### To do
Down to the last character, repeat the entries beneath this task.

### Data under study
[Start of section]

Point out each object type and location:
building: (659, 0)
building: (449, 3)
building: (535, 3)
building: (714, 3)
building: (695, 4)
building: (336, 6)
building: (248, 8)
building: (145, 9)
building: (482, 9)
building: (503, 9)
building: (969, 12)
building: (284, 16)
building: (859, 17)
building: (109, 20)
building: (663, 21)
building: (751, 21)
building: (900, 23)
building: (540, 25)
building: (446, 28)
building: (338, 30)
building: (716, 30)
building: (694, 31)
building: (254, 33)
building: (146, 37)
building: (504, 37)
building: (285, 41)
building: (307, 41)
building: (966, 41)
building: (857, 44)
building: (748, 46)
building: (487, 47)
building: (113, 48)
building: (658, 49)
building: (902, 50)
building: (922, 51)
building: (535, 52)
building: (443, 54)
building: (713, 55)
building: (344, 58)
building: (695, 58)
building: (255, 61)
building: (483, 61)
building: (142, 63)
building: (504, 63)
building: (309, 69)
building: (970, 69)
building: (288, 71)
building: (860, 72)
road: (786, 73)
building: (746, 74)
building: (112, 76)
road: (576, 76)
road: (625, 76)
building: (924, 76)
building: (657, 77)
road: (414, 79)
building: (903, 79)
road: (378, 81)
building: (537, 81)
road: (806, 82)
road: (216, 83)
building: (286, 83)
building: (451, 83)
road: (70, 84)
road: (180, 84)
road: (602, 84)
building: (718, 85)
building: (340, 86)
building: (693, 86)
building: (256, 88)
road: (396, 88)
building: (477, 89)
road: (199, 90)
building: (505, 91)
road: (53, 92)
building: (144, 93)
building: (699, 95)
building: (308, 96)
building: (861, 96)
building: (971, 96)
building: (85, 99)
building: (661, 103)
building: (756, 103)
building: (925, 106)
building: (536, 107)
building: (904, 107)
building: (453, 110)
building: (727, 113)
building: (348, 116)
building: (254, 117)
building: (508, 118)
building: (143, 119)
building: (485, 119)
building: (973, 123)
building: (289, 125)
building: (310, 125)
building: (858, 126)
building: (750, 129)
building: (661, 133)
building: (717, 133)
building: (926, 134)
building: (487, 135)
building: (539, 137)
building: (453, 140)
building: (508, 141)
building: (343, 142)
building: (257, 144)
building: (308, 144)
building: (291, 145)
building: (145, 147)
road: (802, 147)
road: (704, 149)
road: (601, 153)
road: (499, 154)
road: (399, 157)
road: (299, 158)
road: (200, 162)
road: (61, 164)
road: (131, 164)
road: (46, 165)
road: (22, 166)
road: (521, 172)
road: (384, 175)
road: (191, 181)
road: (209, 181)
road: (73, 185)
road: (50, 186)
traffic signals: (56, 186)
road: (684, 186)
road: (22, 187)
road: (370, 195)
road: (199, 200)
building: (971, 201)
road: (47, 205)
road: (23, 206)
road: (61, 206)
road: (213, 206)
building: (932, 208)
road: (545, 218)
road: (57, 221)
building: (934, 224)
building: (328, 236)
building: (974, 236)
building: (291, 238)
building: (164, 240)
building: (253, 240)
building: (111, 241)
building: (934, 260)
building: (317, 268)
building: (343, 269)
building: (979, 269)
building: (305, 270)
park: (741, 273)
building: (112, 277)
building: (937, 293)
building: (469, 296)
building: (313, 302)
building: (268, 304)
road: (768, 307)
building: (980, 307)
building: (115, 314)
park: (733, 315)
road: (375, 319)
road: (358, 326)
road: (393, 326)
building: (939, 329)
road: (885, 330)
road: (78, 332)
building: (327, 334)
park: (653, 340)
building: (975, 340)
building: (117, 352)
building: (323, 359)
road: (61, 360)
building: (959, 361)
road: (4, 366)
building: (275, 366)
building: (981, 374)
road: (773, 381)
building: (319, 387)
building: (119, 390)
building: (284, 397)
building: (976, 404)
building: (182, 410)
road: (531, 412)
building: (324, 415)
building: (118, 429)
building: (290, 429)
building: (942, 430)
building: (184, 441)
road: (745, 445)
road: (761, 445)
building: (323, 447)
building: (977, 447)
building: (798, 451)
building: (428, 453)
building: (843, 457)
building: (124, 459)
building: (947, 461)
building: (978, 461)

[End of section]

### Answer area
Point out each object type and location:
building: (659, 0)
building: (449, 3)
building: (535, 3)
building: (714, 3)
building: (695, 4)
building: (336, 6)
building: (248, 8)
building: (145, 9)
building: (482, 9)
building: (503, 9)
building: (969, 12)
building: (284, 16)
building: (859, 17)
building: (109, 20)
building: (663, 21)
building: (751, 21)
building: (900, 23)
building: (540, 25)
building: (446, 28)
building: (338, 30)
building: (716, 30)
building: (694, 31)
building: (254, 33)
building: (146, 37)
building: (504, 37)
building: (285, 41)
building: (307, 41)
building: (966, 41)
building: (857, 44)
building: (748, 46)
building: (487, 47)
building: (113, 48)
building: (658, 49)
building: (902, 50)
building: (922, 51)
building: (535, 52)
building: (443, 54)
building: (713, 55)
building: (344, 58)
building: (695, 58)
building: (255, 61)
building: (483, 61)
building: (142, 63)
building: (504, 63)
building: (309, 69)
building: (970, 69)
building: (288, 71)
building: (860, 72)
road: (786, 73)
building: (746, 74)
building: (112, 76)
road: (576, 76)
road: (625, 76)
building: (924, 76)
building: (657, 77)
road: (414, 79)
building: (903, 79)
road: (378, 81)
building: (537, 81)
road: (806, 82)
road: (216, 83)
building: (286, 83)
building: (451, 83)
road: (70, 84)
road: (180, 84)
road: (602, 84)
building: (718, 85)
building: (340, 86)
building: (693, 86)
building: (256, 88)
road: (396, 88)
building: (477, 89)
road: (199, 90)
building: (505, 91)
road: (53, 92)
building: (144, 93)
building: (699, 95)
building: (308, 96)
building: (861, 96)
building: (971, 96)
building: (85, 99)
building: (661, 103)
building: (756, 103)
building: (925, 106)
building: (536, 107)
building: (904, 107)
building: (453, 110)
building: (727, 113)
building: (348, 116)
building: (254, 117)
building: (508, 118)
building: (143, 119)
building: (485, 119)
building: (973, 123)
building: (289, 125)
building: (310, 125)
building: (858, 126)
building: (750, 129)
building: (661, 133)
building: (717, 133)
building: (926, 134)
building: (487, 135)
building: (539, 137)
building: (453, 140)
building: (508, 141)
building: (343, 142)
building: (257, 144)
building: (308, 144)
building: (291, 145)
building: (145, 147)
road: (802, 147)
road: (704, 149)
road: (601, 153)
road: (499, 154)
road: (399, 157)
road: (299, 158)
road: (200, 162)
road: (61, 164)
road: (131, 164)
road: (46, 165)
road: (22, 166)
road: (521, 172)
road: (384, 175)
road: (191, 181)
road: (209, 181)
road: (73, 185)
road: (50, 186)
traffic signals: (56, 186)
road: (684, 186)
road: (22, 187)
road: (370, 195)
road: (199, 200)
building: (971, 201)
road: (47, 205)
road: (23, 206)
road: (61, 206)
road: (213, 206)
building: (932, 208)
road: (545, 218)
road: (57, 221)
building: (934, 224)
building: (328, 236)
building: (974, 236)
building: (291, 238)
building: (164, 240)
building: (253, 240)
building: (111, 241)
building: (934, 260)
building: (317, 268)
building: (343, 269)
building: (979, 269)
building: (305, 270)
park: (741, 273)
building: (112, 277)
building: (937, 293)
building: (469, 296)
building: (313, 302)
building: (268, 304)
road: (768, 307)
building: (980, 307)
building: (115, 314)
park: (733, 315)
road: (375, 319)
road: (358, 326)
road: (393, 326)
building: (939, 329)
road: (885, 330)
road: (78, 332)
building: (327, 334)
park: (653, 340)
building: (975, 340)
building: (117, 352)
building: (323, 359)
road: (61, 360)
building: (959, 361)
road: (4, 366)
building: (275, 366)
building: (981, 374)
road: (773, 381)
building: (319, 387)
building: (119, 390)
building: (284, 397)
building: (976, 404)
building: (182, 410)
road: (531, 412)
building: (324, 415)
building: (118, 429)
building: (290, 429)
building: (942, 430)
building: (184, 441)
road: (745, 445)
road: (761, 445)
building: (323, 447)
building: (977, 447)
building: (798, 451)
building: (428, 453)
building: (843, 457)
building: (124, 459)
building: (947, 461)
building: (978, 461)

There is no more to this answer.